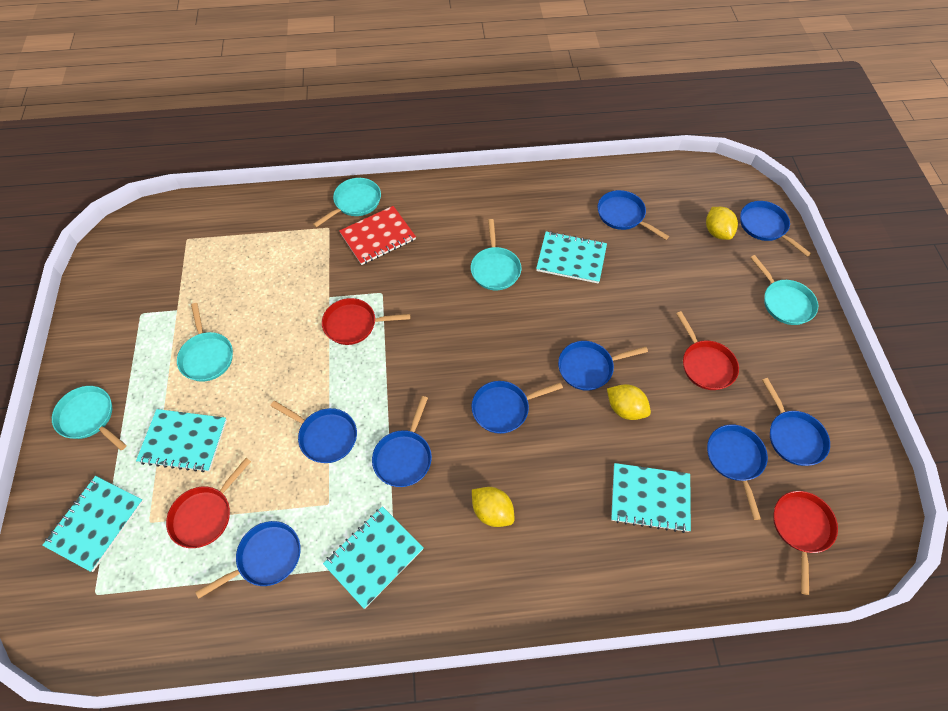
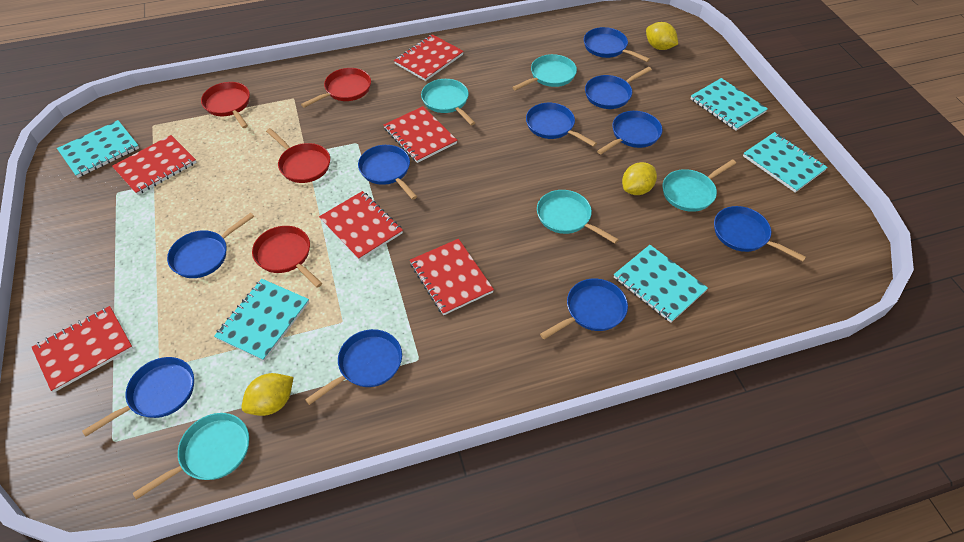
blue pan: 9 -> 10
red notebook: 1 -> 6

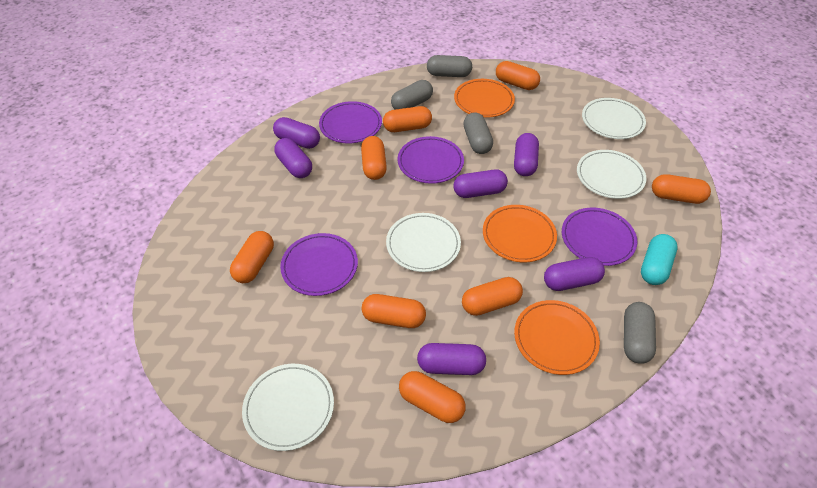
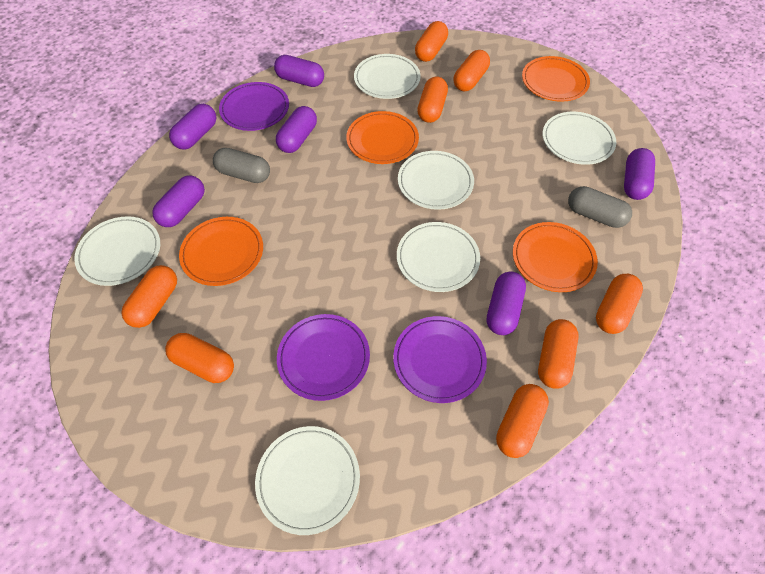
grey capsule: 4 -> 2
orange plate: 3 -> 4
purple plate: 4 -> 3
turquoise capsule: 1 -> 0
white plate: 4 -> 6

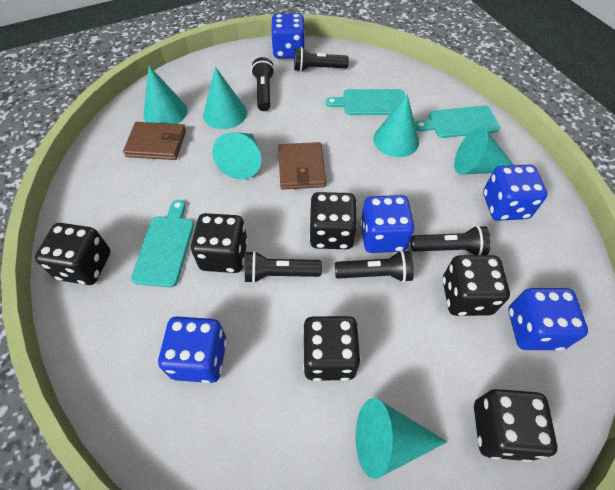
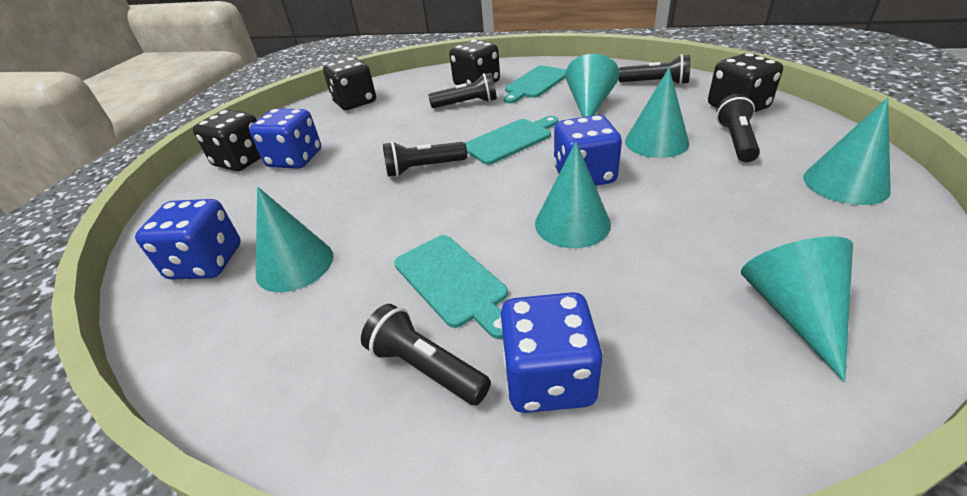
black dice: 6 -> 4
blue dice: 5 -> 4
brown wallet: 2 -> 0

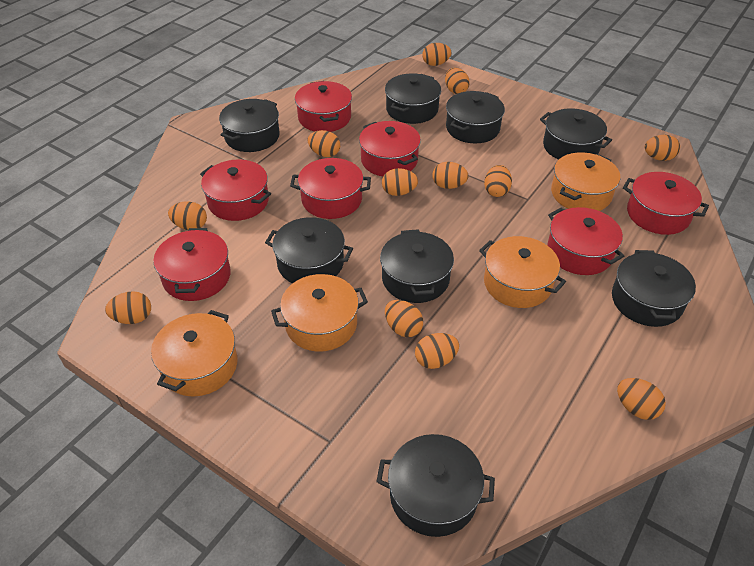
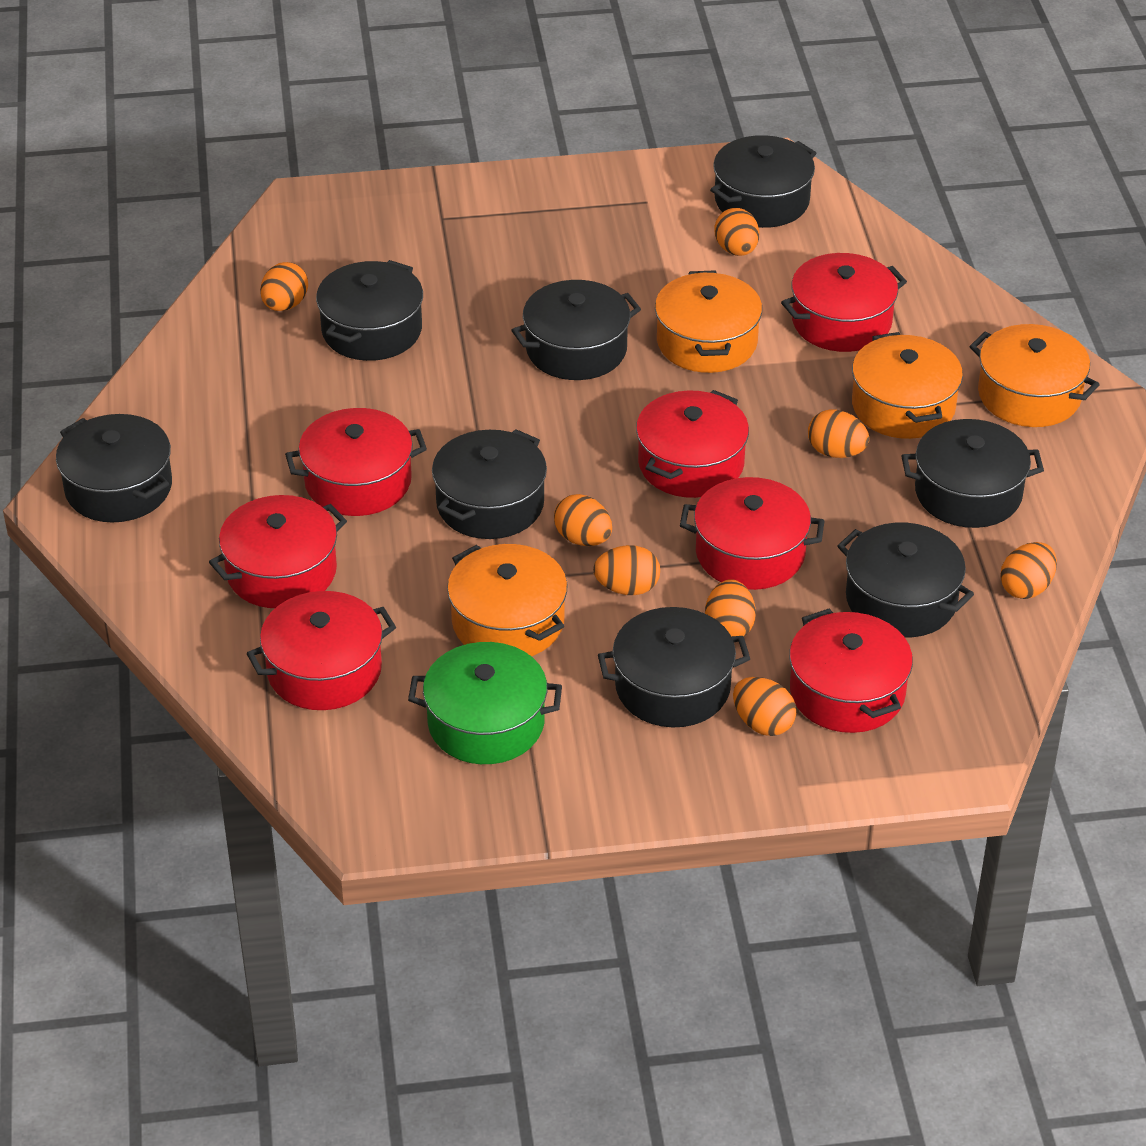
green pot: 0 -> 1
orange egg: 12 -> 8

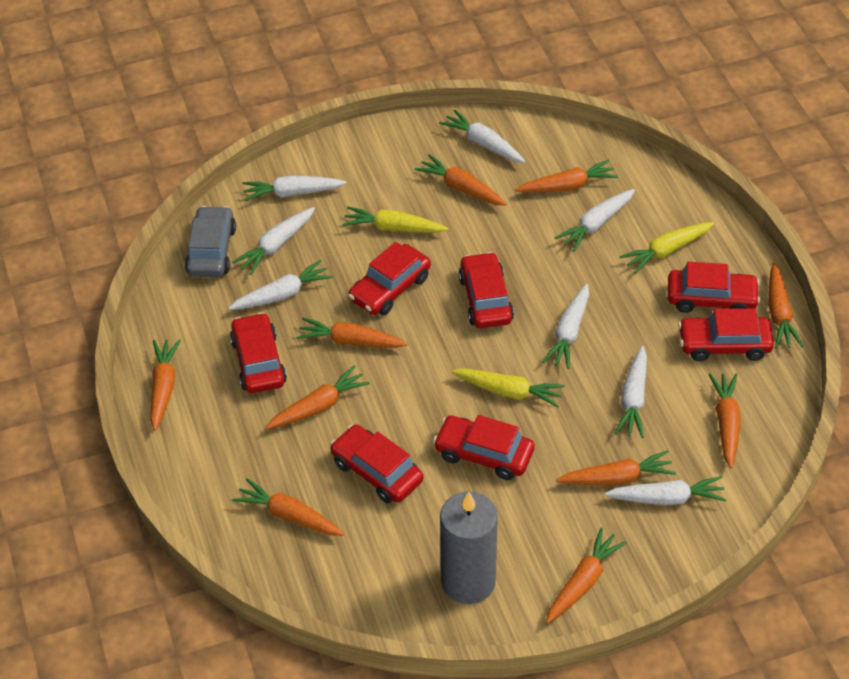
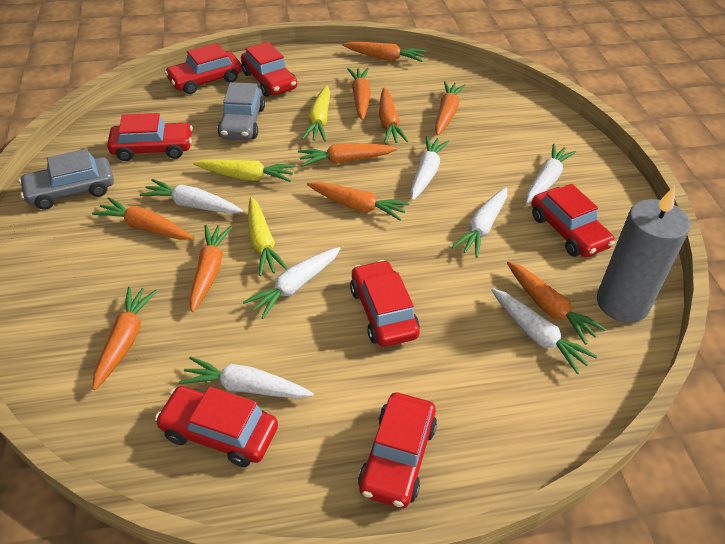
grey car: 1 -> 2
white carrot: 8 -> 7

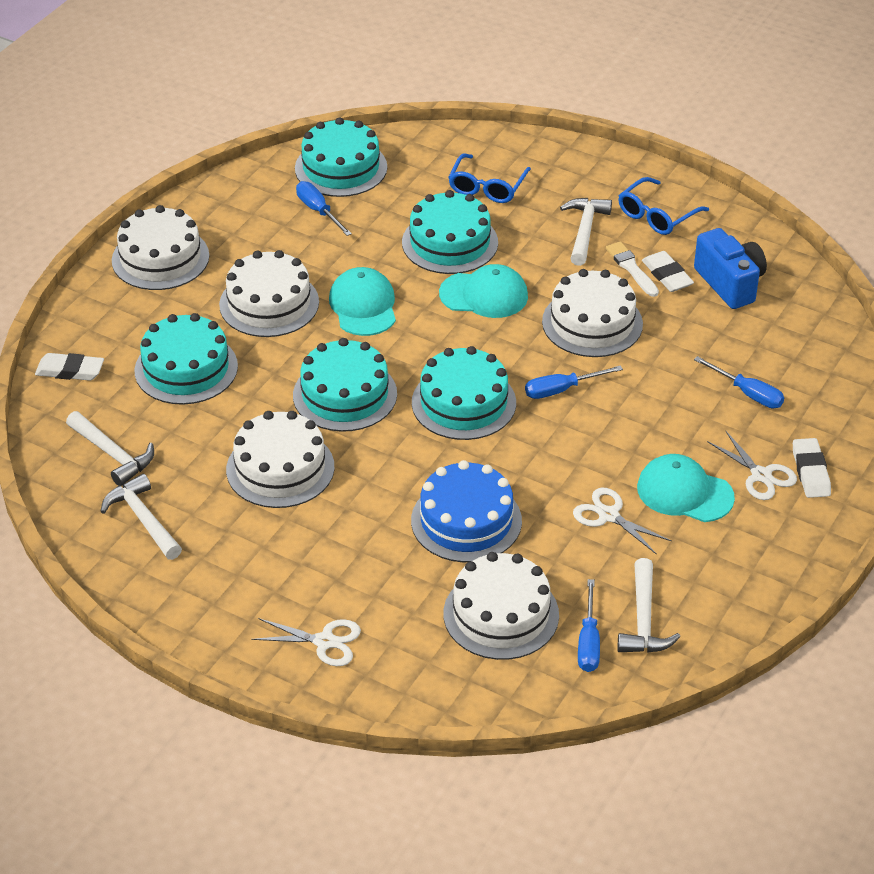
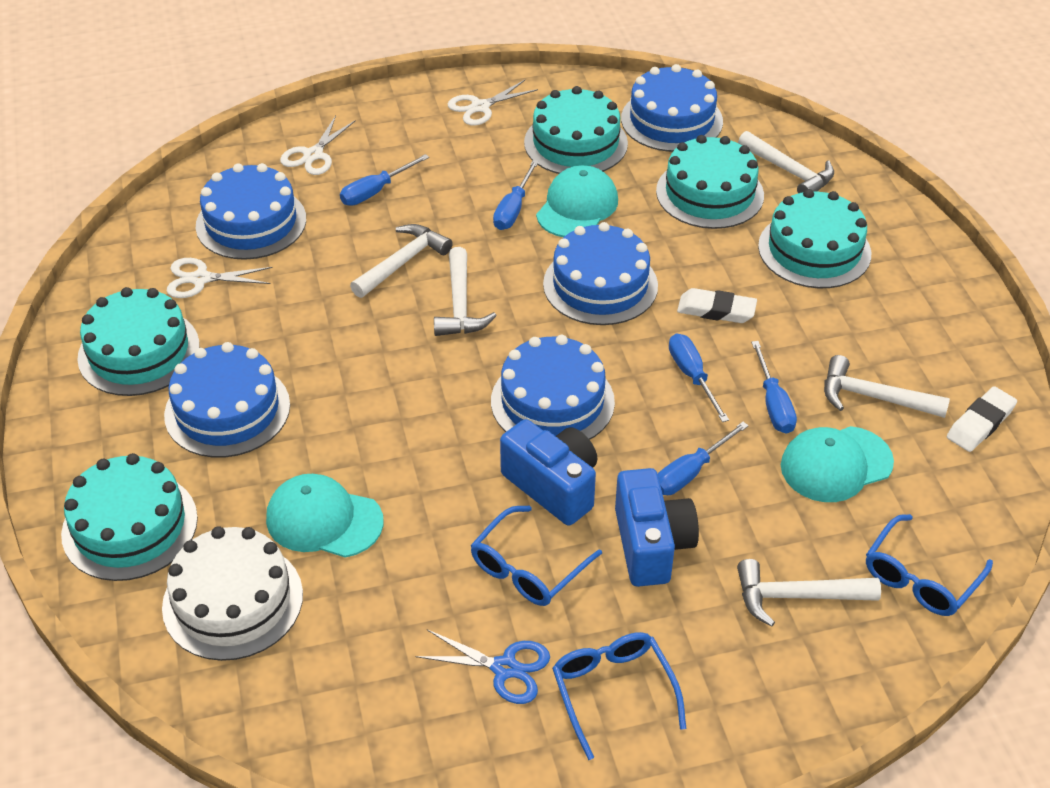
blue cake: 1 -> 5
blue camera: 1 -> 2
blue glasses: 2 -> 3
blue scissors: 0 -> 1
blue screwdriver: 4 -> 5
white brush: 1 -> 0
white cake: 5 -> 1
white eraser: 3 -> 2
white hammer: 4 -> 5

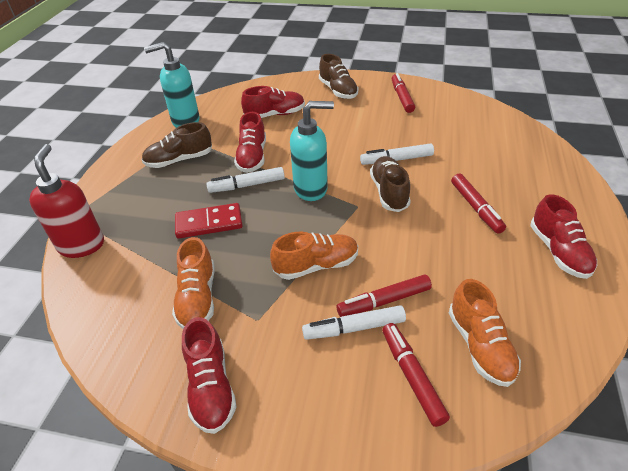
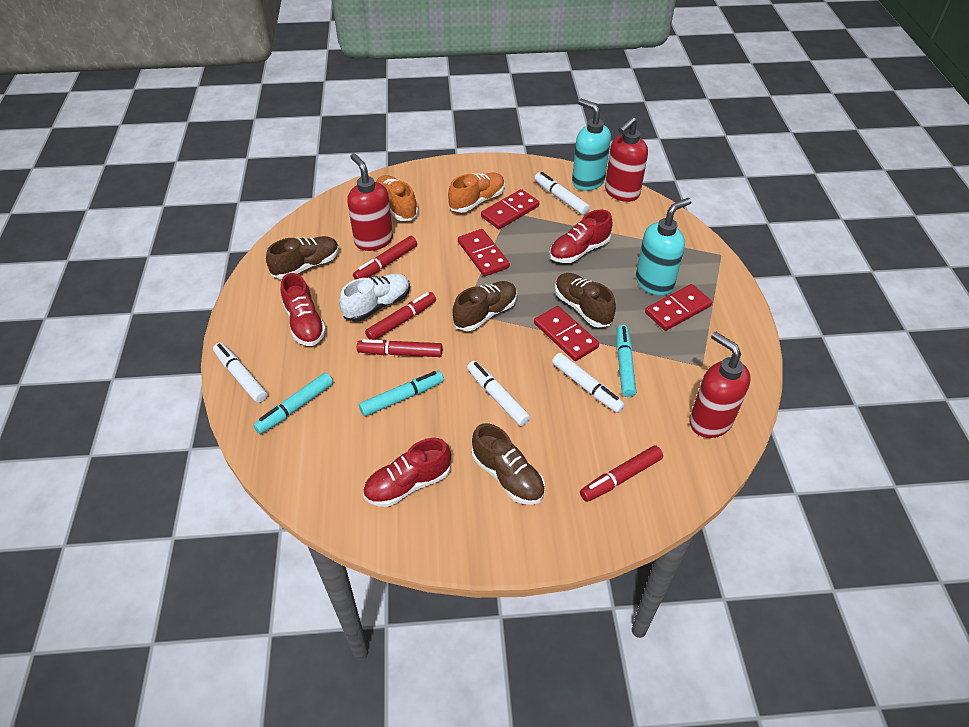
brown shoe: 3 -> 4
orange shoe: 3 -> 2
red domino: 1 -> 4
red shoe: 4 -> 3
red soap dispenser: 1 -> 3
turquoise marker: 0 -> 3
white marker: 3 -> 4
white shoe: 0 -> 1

(Exercise requirements)
The required output is every line above that contains the string "plate".

(Response for this exercise)
orange plate: 3 -> 4
purple plate: 4 -> 3
white plate: 4 -> 6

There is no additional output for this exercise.